> **How to complete this task**
Copy exactly the lines of the data below, beginning with the line with "pink trapezoid: (212, 376)" and ending with the line with "orange arrow: (194, 467)". Pictures are to be omitted.

> **The data**
━━━━━━━━━━━━━━━━━━━━
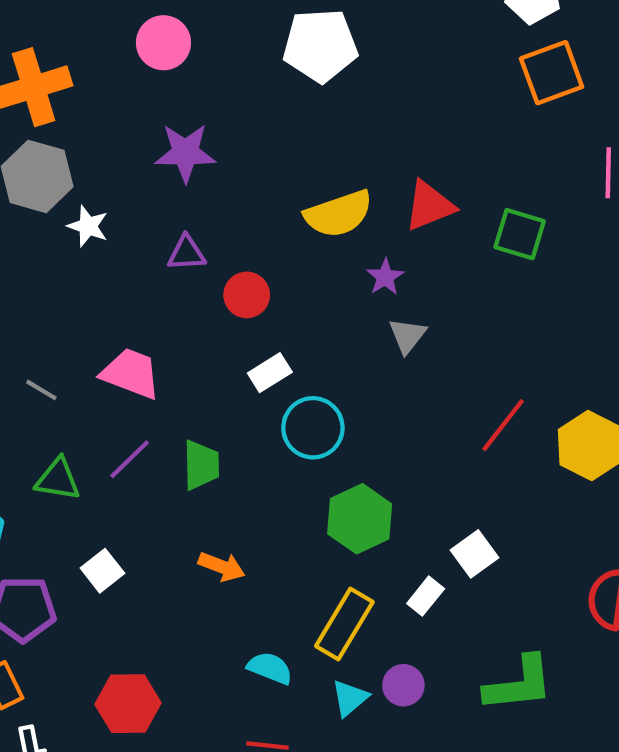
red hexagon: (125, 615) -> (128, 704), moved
━━━━━━━━━━━━━━━━━━━━
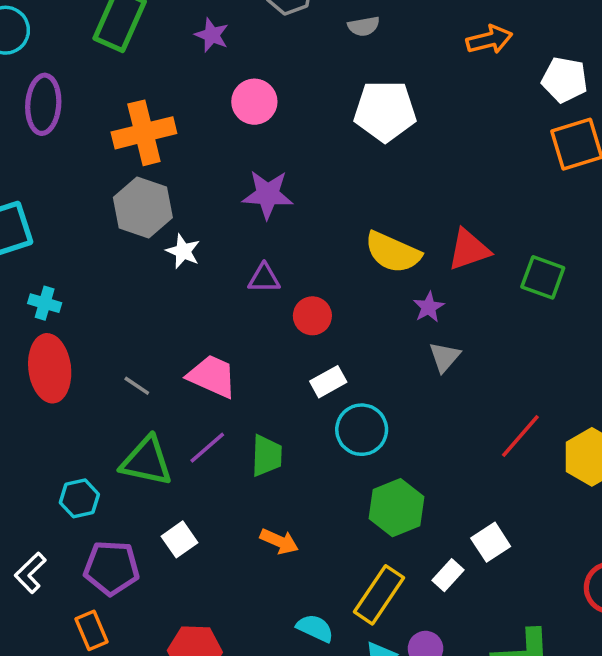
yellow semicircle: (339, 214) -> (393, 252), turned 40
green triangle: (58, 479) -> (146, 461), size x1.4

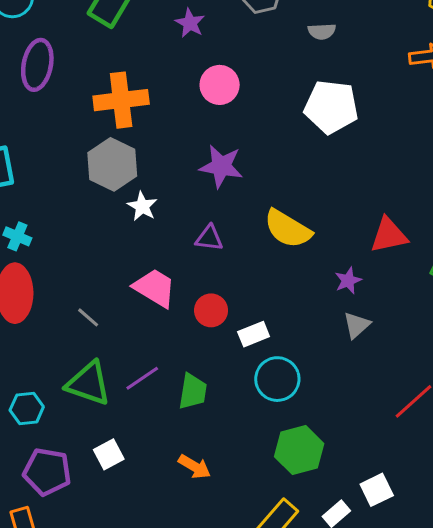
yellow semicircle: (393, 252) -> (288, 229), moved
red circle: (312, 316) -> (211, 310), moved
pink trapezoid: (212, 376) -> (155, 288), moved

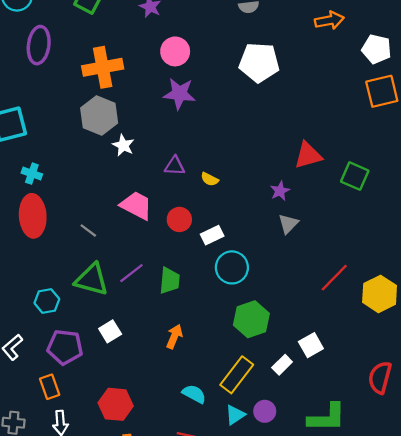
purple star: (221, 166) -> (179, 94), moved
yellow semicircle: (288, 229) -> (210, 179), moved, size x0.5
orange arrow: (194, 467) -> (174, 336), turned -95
━━━━━━━━━━━━━━━━━━━━
> **Reply to the exercise**
pink trapezoid: (212, 376) -> (155, 288), moved

purple star: (221, 166) -> (179, 94), moved
yellow semicircle: (288, 229) -> (210, 179), moved, size x0.5
orange arrow: (194, 467) -> (174, 336), turned -95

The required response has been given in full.